EXERCISE DESCRIPTION:
Give an exact copy of the data that follows, but none of its pictures.

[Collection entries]

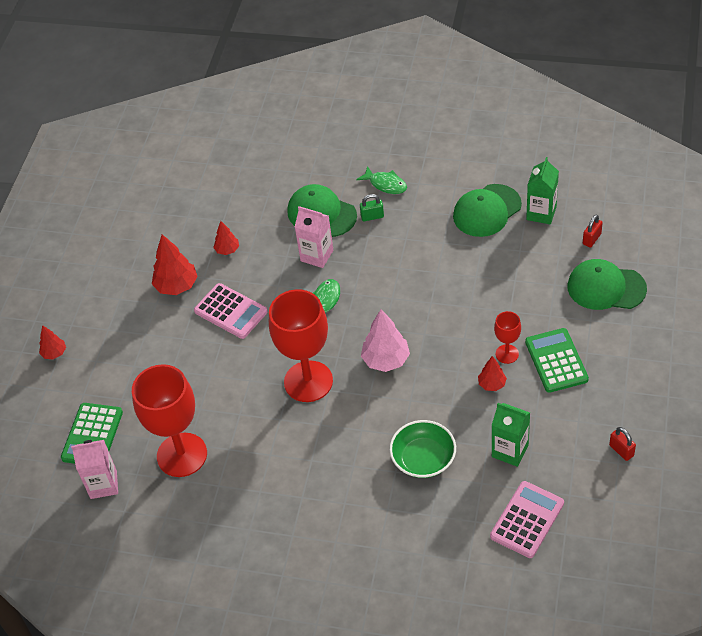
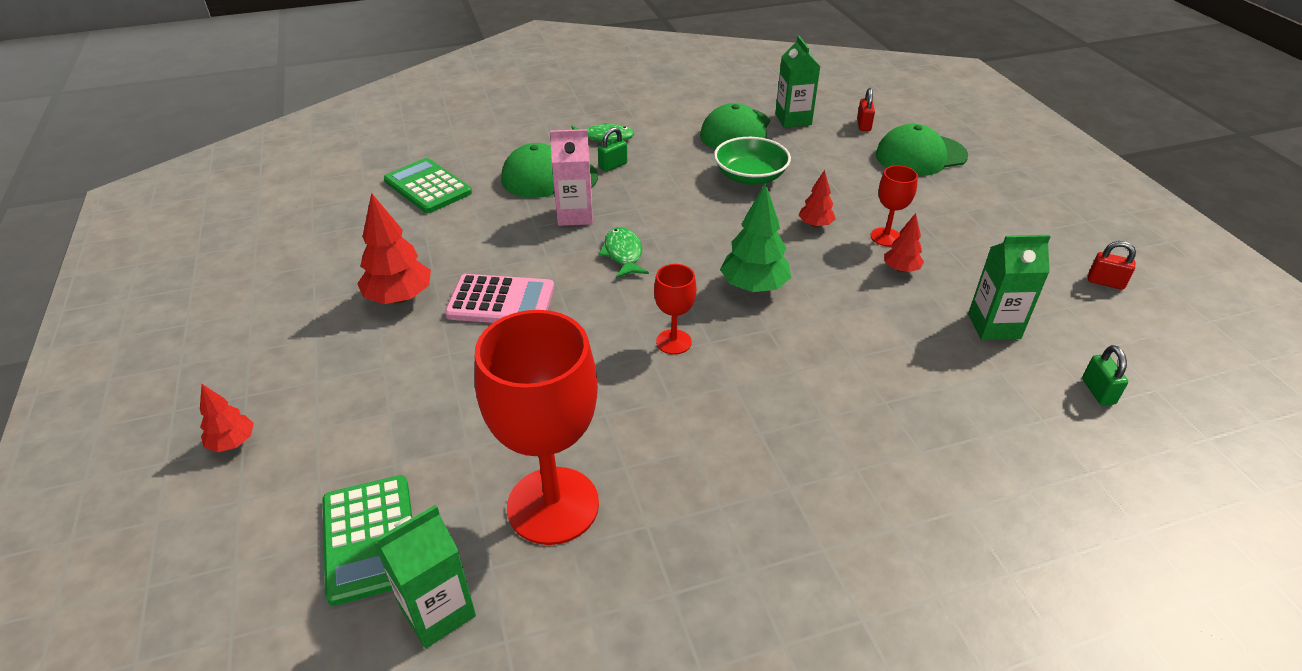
camera: 35 degrees left, 10 degrees down
pink carton [71,440,118,499] -> green carton [374,505,476,648]
red tree [213,221,239,255] -> red tree moved to [798,170,836,228]
red goblet [269,289,333,402] -> red goblet [654,264,696,354], size x0.47
pink tree [361,309,410,372] -> green tree [720,182,791,292]
green bowl [389,420,456,478] -> green bowl moved to [714,137,791,185]
pink calculator [490,481,564,558] -> green padlock [1082,345,1128,406]
green calculator [525,328,589,393] -> green calculator moved to [384,158,472,213]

EXERCISE RESPONSE:
camera: 35 degrees left, 10 degrees down
pink carton [71,440,118,499] -> green carton [374,505,476,648]
red tree [213,221,239,255] -> red tree moved to [798,170,836,228]
red goblet [269,289,333,402] -> red goblet [654,264,696,354], size x0.47
pink tree [361,309,410,372] -> green tree [720,182,791,292]
green bowl [389,420,456,478] -> green bowl moved to [714,137,791,185]
pink calculator [490,481,564,558] -> green padlock [1082,345,1128,406]
green calculator [525,328,589,393] -> green calculator moved to [384,158,472,213]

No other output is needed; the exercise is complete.